The copy you return must match the listing word for word and carry no pictures.

────────────────

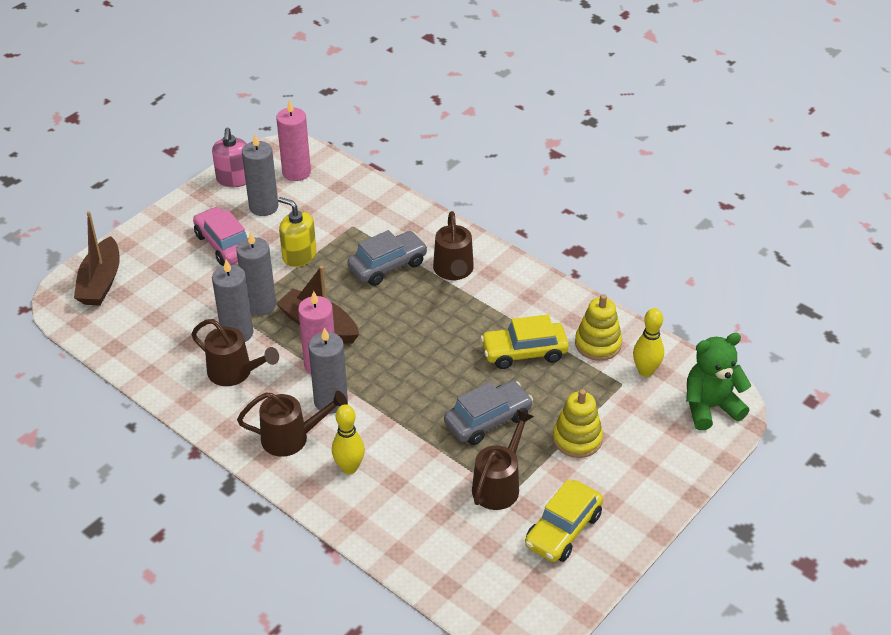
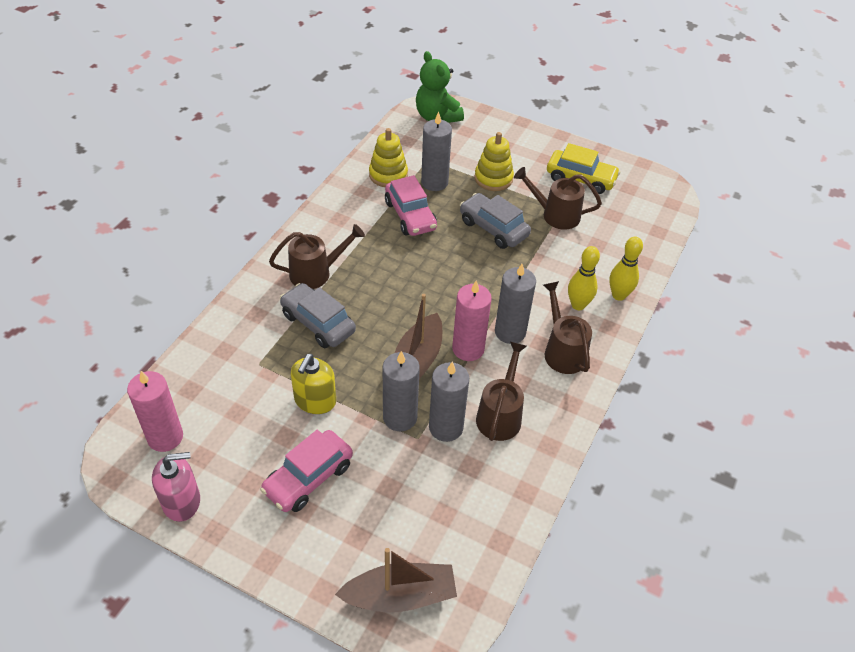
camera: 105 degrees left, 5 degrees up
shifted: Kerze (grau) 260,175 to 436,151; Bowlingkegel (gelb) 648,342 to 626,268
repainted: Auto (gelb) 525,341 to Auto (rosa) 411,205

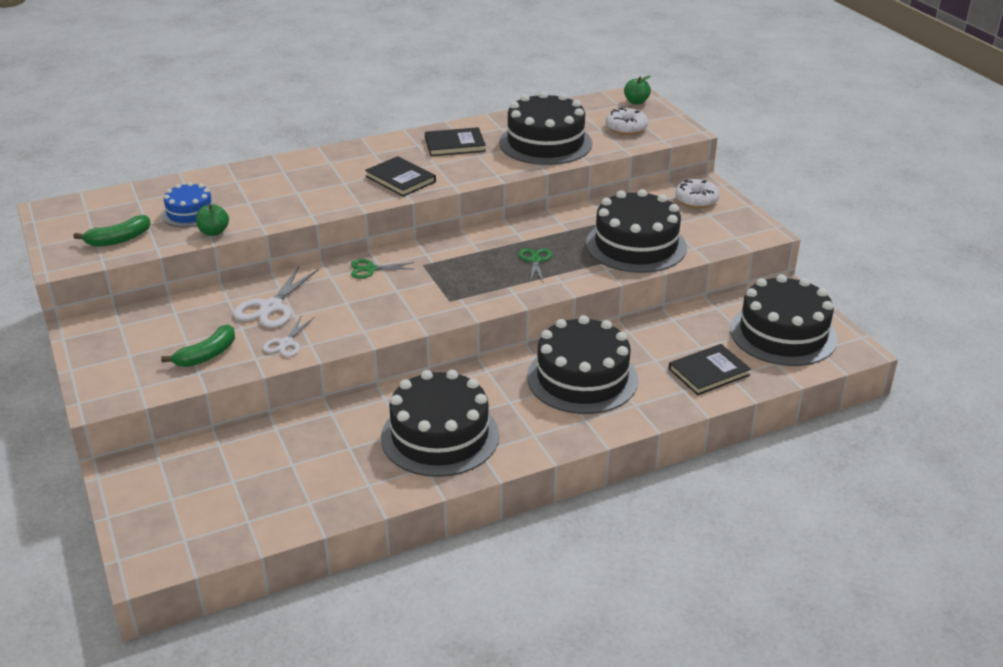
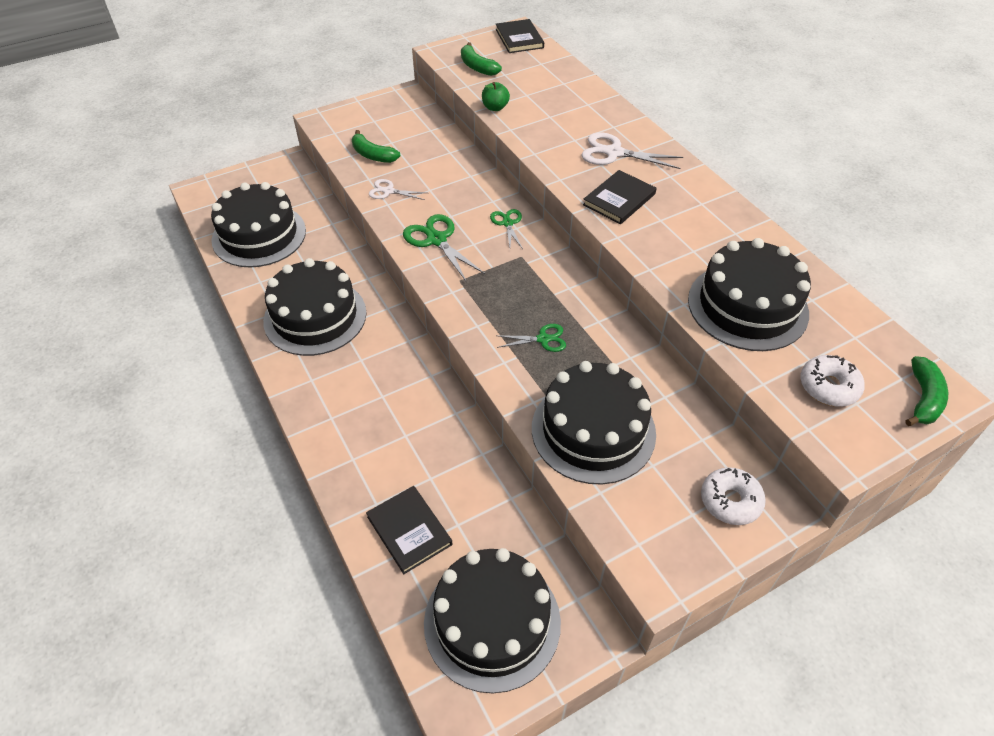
camera: 85 degrees right, 15 degrees up
gone: Kuchen (blau) 189,204
new: Schere (grün) 444,247
shifted: Buch (schwarz) 455,141 to 520,36; Schere (weiß) 275,297 to 632,150; Kuchen (schwarz) 582,364 to 258,224
swapped: Apfel (grün) 637,90 to Banane (grün) 926,391

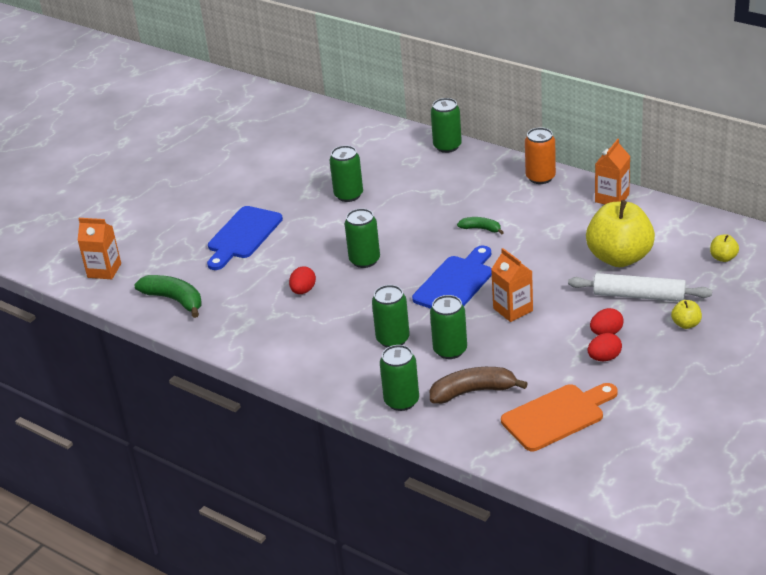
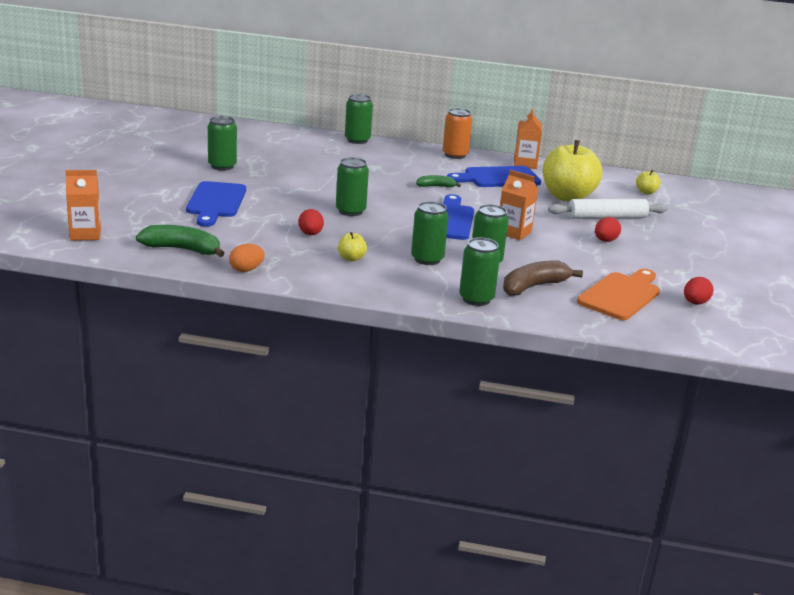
camera: 30 degrees left, 10 degrees down
new: Schneidebrett (blau) 494,176; Ei (orange) 247,258
shifted: Dose (grün) 346,173 to 222,143; Apfel (gelb) 686,314 to 352,246; Ei (rot) 605,347 to 698,291

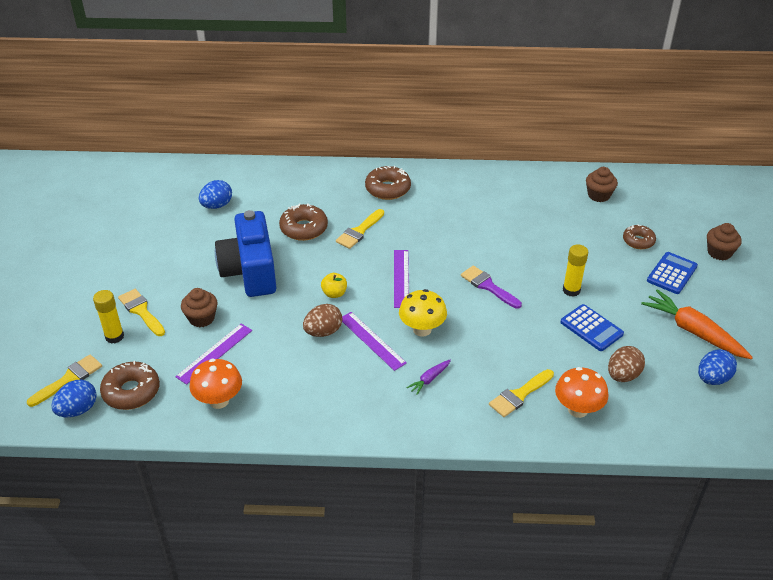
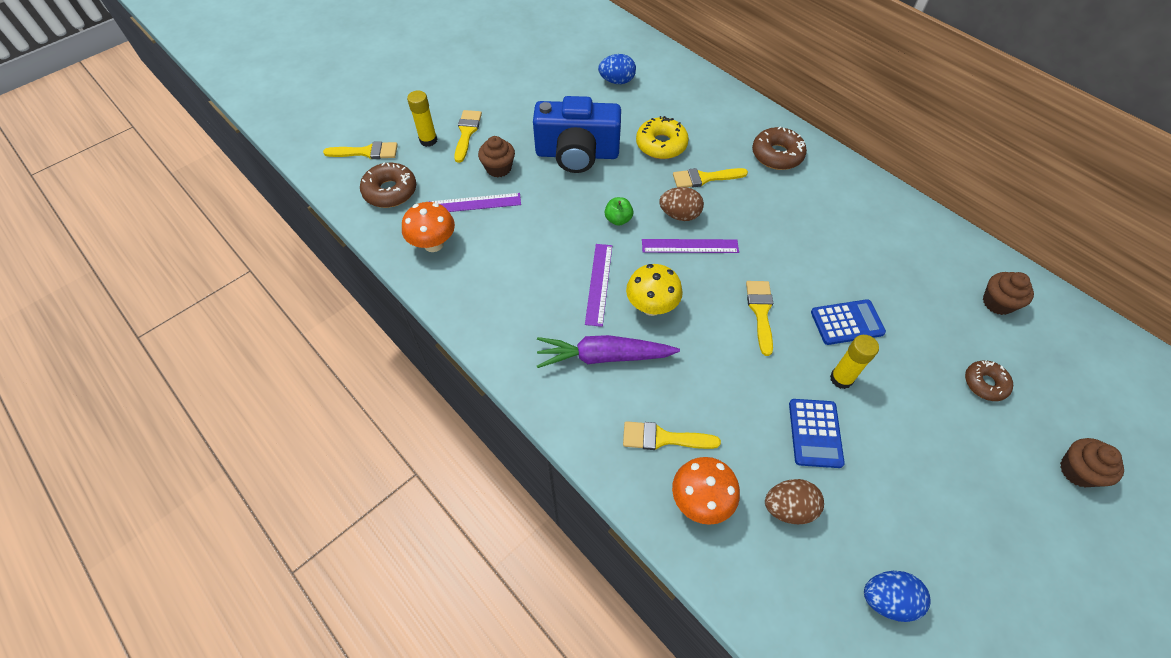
camera: 45 degrees right, 15 degrees up
gone: Karotte (orange) 697,324; Ei (blau) 74,398
shifted: Taschenrechner (blau) 672,273 to 848,322; Ei (braun) 322,320 to 681,204
repainted: Donut (braun) 303,222 to Donut (gelb) 662,137; Pinsel (lila) 491,287 to Pinsel (gelb) 759,318; Apfel (gelb) 334,285 to Apfel (grün) 619,211
rotated: Kamera (blau) 246,253 = 577,134 120 degrees counterclockwise; Lineal (lila) 401,279 = 690,246 45 degrees clockwise
scaled: Karotte (lila) 428,377 = 608,351 x2.14

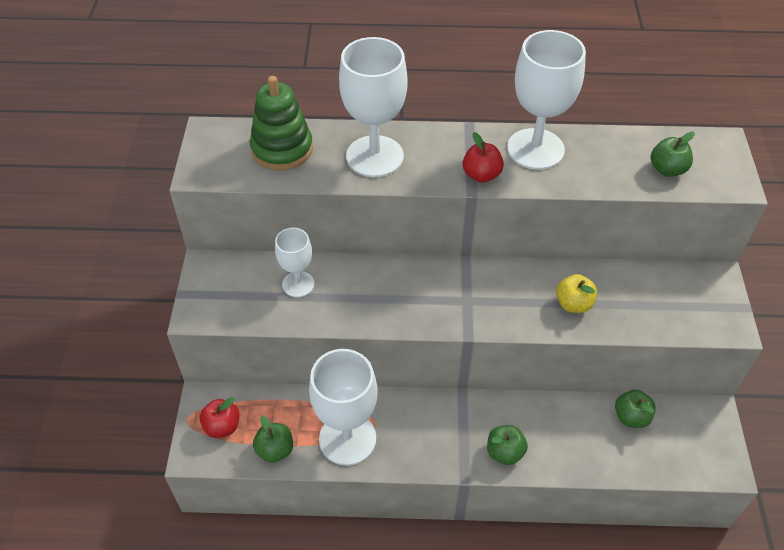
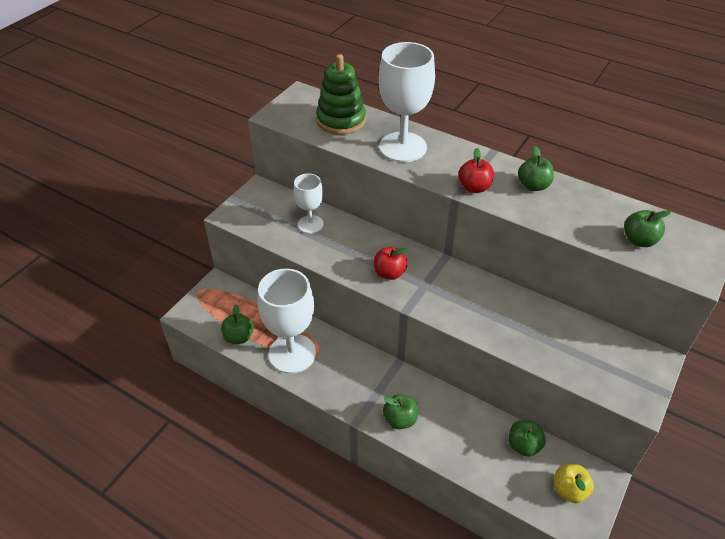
camera: 30 degrees right, 5 degrees down
shifted: Apfel (gelb) 576,293 to 574,483; Apfel (rot) 219,417 to 391,263
swapped: Kelch (weiß) 546,100 to Apfel (grün) 536,168

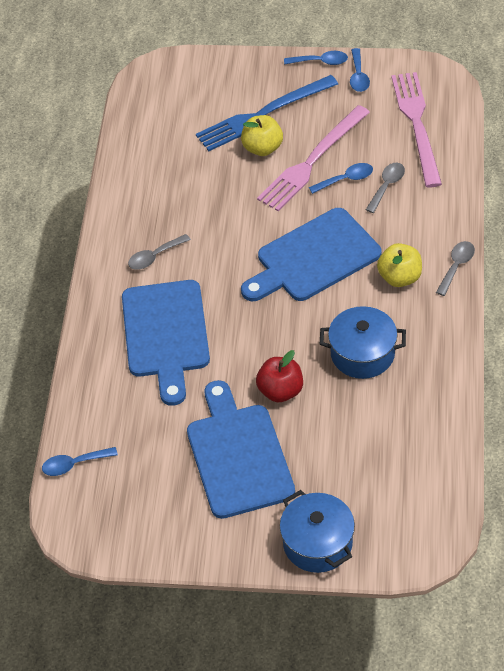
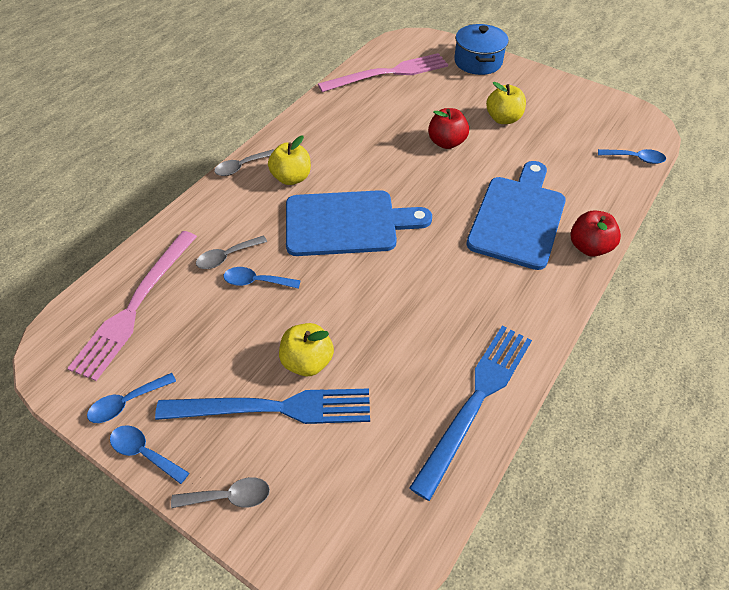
camera: 155 degrees left, 0 degrees up
gone: Kochtopf (blau) 363,342
new: Apfel (rot) 596,233; Gabel (blau) 470,413
shifted: Gabel (rosa) 313,158 to 383,72; Löffel (grau) 159,252 to 220,492
swapped: Schneidebrett (blau) 241,449 to Apfel (gelb) 506,103
rotated: Löffel (blau) 360,70 = 131,398 150 degrees counterclockwise

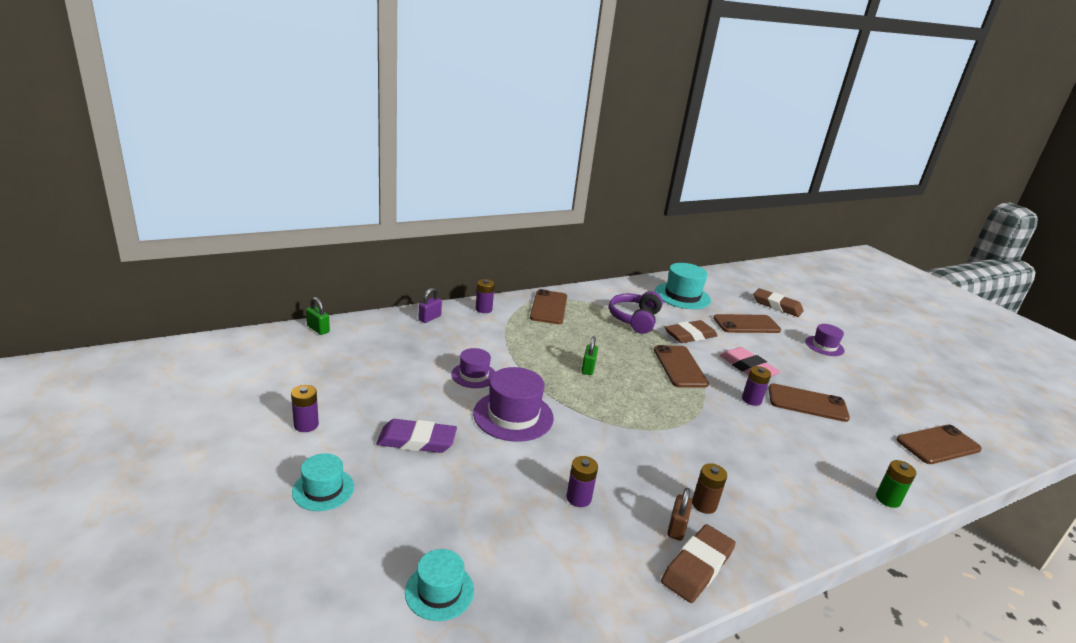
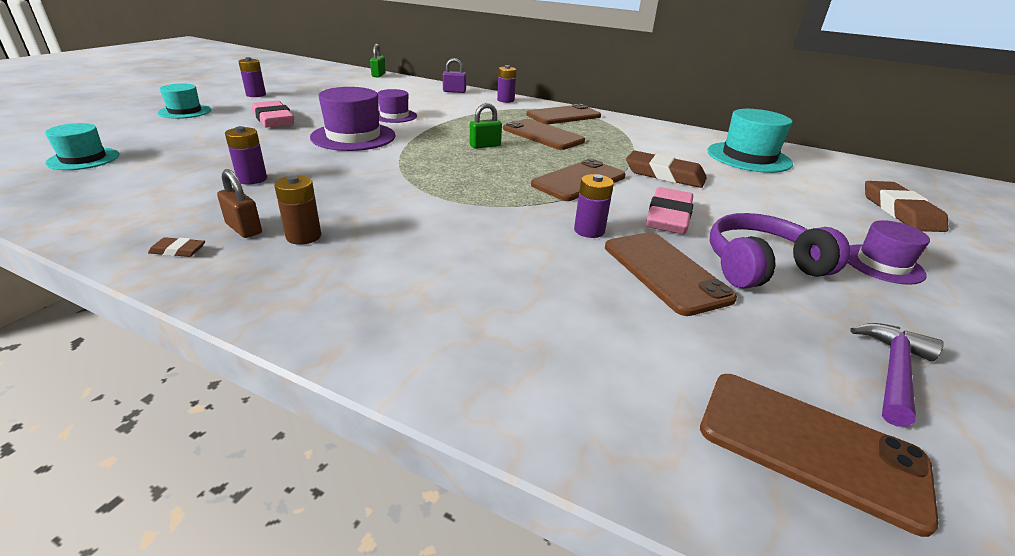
camera: 55 degrees right, 5 degrees up
gone: Batterie (grün) 896,484
new: Hammer (lila) 897,375
shifted: Kopfhörer (lila) 636,312 to 780,251; Handy (braun) 747,323 to 544,134
repainted: Radiergummi (lila) 416,436 to Radiergummi (rosa) 273,114
rotated: Vorhängeschloss (braun) 679,514 = 239,203 60 degrees clockwise
scaled: Radiergummi (braun) 698,563 = 176,247 x0.44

────────────────

### [Reply to the exercise]
camera: 105 degrees left, 5 degrees up
shifted: Kerze (grau) 260,175 to 436,151; Bowlingkegel (gelb) 648,342 to 626,268
repainted: Auto (gelb) 525,341 to Auto (rosa) 411,205

camera: 85 degrees right, 15 degrees up
gone: Kuchen (blau) 189,204
new: Schere (grün) 444,247
shifted: Buch (schwarz) 455,141 to 520,36; Schere (weiß) 275,297 to 632,150; Kuchen (schwarz) 582,364 to 258,224
swapped: Apfel (grün) 637,90 to Banane (grün) 926,391

camera: 30 degrees left, 10 degrees down
new: Schneidebrett (blau) 494,176; Ei (orange) 247,258
shifted: Dose (grün) 346,173 to 222,143; Apfel (gelb) 686,314 to 352,246; Ei (rot) 605,347 to 698,291

camera: 45 degrees right, 15 degrees up
gone: Karotte (orange) 697,324; Ei (blau) 74,398
shifted: Taschenrechner (blau) 672,273 to 848,322; Ei (braun) 322,320 to 681,204
repainted: Donut (braun) 303,222 to Donut (gelb) 662,137; Pinsel (lila) 491,287 to Pinsel (gelb) 759,318; Apfel (gelb) 334,285 to Apfel (grün) 619,211
rotated: Kamera (blau) 246,253 = 577,134 120 degrees counterclockwise; Lineal (lila) 401,279 = 690,246 45 degrees clockwise
scaled: Karotte (lila) 428,377 = 608,351 x2.14

camera: 30 degrees right, 5 degrees down
shifted: Apfel (gelb) 576,293 to 574,483; Apfel (rot) 219,417 to 391,263
swapped: Kelch (weiß) 546,100 to Apfel (grün) 536,168

camera: 155 degrees left, 0 degrees up
gone: Kochtopf (blau) 363,342
new: Apfel (rot) 596,233; Gabel (blau) 470,413
shifted: Gabel (rosa) 313,158 to 383,72; Löffel (grau) 159,252 to 220,492
swapped: Schneidebrett (blau) 241,449 to Apfel (gelb) 506,103
rotated: Löffel (blau) 360,70 = 131,398 150 degrees counterclockwise

camera: 55 degrees right, 5 degrees up
gone: Batterie (grün) 896,484
new: Hammer (lila) 897,375
shifted: Kopfhörer (lila) 636,312 to 780,251; Handy (braun) 747,323 to 544,134
repainted: Radiergummi (lila) 416,436 to Radiergummi (rosa) 273,114
rotated: Vorhängeschloss (braun) 679,514 = 239,203 60 degrees clockwise
scaled: Radiergummi (braun) 698,563 = 176,247 x0.44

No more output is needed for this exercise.